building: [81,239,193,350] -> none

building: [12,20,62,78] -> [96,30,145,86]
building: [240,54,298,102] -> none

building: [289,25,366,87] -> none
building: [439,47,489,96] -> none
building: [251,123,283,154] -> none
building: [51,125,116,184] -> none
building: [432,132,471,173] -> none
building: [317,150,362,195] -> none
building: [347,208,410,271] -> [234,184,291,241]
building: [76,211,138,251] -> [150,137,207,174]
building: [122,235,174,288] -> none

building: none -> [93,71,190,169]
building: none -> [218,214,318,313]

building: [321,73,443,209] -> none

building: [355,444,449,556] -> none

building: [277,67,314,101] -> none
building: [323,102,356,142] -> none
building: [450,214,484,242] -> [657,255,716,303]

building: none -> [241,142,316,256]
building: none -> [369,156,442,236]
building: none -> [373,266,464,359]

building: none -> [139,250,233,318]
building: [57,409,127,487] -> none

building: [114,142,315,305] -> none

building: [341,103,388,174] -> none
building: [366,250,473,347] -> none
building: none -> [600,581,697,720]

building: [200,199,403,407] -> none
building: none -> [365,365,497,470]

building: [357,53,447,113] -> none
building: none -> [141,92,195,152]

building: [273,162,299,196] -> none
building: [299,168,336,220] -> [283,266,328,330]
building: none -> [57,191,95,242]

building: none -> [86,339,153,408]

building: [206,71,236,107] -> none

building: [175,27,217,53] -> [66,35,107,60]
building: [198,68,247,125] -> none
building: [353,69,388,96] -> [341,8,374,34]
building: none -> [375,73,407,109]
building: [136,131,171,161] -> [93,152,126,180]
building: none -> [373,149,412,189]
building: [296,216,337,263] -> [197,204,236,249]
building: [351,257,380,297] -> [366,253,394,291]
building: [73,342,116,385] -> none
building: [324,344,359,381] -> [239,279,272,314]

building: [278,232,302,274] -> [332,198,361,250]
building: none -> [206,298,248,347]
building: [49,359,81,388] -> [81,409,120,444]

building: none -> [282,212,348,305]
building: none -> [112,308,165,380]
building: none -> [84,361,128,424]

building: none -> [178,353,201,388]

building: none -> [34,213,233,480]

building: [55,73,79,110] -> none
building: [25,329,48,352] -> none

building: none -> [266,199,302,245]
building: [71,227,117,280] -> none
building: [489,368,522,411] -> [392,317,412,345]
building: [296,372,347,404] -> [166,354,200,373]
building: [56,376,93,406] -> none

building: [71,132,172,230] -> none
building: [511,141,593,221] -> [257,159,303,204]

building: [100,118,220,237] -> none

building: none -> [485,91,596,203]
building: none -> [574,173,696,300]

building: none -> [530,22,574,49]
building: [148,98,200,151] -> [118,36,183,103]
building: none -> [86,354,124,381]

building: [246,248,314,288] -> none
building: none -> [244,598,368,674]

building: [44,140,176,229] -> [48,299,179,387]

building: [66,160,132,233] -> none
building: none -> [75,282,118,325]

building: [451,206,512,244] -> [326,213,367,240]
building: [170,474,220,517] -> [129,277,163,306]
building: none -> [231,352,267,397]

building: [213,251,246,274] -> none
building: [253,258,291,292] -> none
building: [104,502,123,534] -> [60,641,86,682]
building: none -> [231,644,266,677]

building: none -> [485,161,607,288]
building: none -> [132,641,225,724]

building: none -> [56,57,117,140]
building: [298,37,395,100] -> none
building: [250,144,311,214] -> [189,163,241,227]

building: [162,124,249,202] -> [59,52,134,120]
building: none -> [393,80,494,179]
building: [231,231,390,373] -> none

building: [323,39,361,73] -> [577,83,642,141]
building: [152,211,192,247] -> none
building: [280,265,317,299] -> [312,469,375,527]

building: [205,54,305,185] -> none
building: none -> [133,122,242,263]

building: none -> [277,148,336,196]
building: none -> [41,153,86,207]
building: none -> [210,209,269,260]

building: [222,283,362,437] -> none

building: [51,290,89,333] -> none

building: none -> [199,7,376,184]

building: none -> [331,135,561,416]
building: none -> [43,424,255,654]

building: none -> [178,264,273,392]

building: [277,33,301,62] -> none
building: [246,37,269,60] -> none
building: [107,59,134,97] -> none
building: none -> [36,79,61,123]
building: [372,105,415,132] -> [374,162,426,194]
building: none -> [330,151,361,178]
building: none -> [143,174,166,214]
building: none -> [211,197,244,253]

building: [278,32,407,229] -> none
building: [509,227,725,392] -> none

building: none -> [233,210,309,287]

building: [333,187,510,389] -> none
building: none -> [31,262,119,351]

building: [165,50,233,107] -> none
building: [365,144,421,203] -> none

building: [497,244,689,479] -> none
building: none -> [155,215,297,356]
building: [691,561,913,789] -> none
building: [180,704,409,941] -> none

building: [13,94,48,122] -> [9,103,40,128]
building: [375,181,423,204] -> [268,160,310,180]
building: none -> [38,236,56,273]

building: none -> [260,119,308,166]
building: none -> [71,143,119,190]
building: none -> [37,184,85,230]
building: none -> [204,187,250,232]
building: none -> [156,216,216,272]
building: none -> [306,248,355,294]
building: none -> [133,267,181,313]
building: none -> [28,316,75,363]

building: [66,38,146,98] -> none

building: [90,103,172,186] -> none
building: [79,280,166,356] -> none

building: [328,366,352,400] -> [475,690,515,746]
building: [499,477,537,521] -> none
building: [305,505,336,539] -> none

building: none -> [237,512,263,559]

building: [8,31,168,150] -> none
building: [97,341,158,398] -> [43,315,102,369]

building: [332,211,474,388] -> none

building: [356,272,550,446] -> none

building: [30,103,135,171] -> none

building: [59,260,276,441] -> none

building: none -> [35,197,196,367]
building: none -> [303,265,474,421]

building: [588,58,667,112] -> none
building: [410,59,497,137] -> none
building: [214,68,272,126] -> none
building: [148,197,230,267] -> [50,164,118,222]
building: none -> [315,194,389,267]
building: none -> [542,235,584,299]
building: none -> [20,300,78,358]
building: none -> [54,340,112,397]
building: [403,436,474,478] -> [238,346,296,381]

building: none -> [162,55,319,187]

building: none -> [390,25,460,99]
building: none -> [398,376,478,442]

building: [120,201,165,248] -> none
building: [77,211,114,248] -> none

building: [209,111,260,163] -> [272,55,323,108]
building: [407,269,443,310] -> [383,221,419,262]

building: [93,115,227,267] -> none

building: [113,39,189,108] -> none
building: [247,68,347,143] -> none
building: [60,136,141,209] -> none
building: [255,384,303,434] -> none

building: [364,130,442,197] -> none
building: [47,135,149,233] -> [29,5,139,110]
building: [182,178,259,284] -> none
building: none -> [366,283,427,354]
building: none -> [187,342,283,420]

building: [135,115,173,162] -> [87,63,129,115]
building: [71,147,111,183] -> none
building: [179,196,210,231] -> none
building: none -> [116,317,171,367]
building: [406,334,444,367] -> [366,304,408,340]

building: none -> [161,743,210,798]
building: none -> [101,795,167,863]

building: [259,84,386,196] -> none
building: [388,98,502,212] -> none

TASK: Retype exactly the lines above, from the one with "building: none -> [306,248,355,294]" through the one with "building: [305,505,336,539] -> none", inclusive.

ANSWER FOR THE TASK:
building: none -> [306,248,355,294]
building: none -> [133,267,181,313]
building: none -> [28,316,75,363]

building: [66,38,146,98] -> none

building: [90,103,172,186] -> none
building: [79,280,166,356] -> none

building: [328,366,352,400] -> [475,690,515,746]
building: [499,477,537,521] -> none
building: [305,505,336,539] -> none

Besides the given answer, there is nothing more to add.